- GOAL OF THE EXERCISE -
From the records below, extract only the lines running from the line with "(442, 471) = (466, 288): blue" to the line with "(768, 398) = (638, 164): green jar -> none", both lines included, reproducing them exactly.

- MATERIAL PROVIDED -
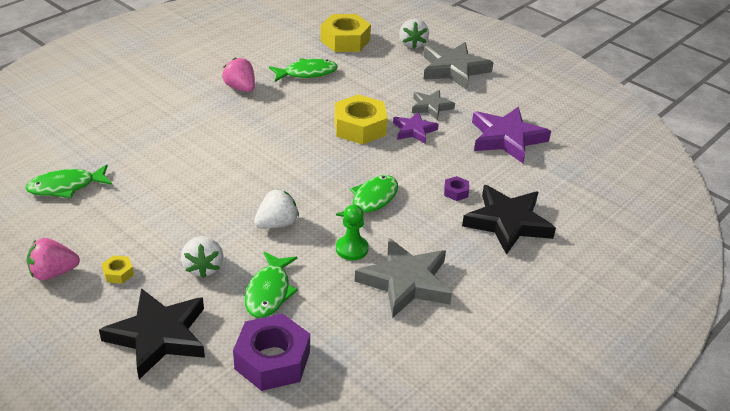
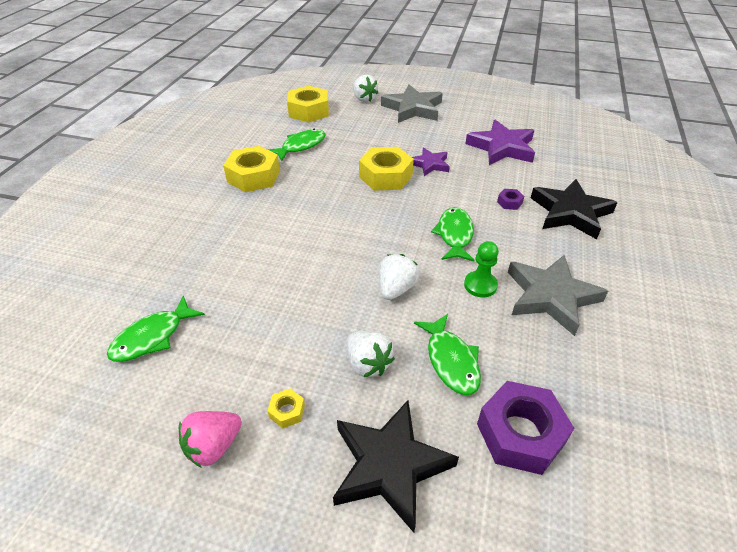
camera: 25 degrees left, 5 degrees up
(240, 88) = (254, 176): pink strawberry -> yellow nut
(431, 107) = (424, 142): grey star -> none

---

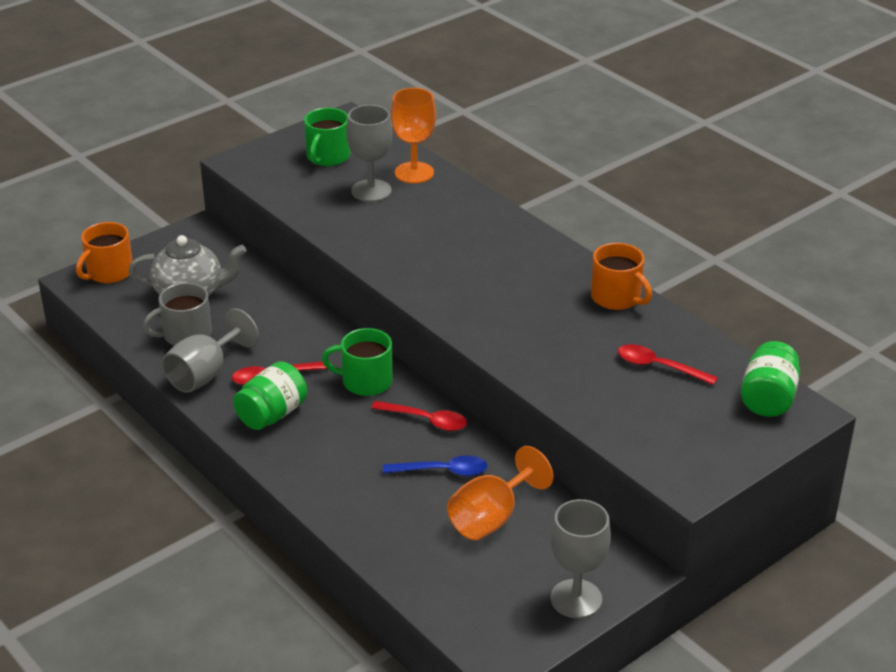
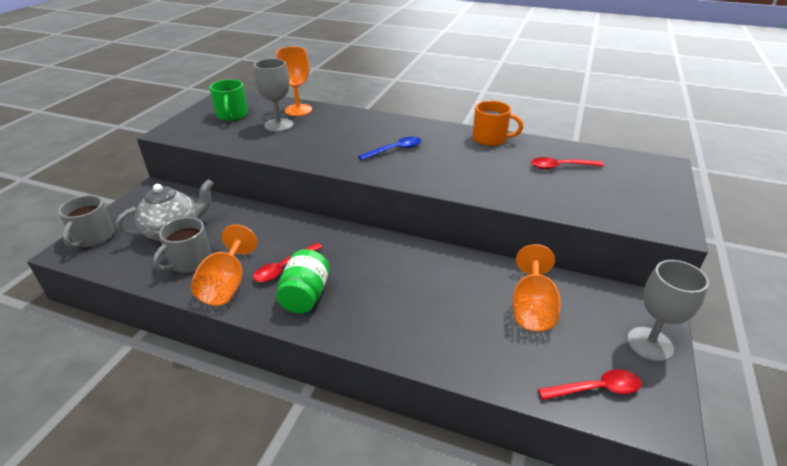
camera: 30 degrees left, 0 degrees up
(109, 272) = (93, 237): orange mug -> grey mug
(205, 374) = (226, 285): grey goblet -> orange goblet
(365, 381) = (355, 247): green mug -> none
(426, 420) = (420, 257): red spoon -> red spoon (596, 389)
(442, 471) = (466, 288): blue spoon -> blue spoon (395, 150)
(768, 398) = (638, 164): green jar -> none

- TASK SOLUTION -
(442, 471) = (466, 288): blue spoon -> blue spoon (395, 150)
(768, 398) = (638, 164): green jar -> none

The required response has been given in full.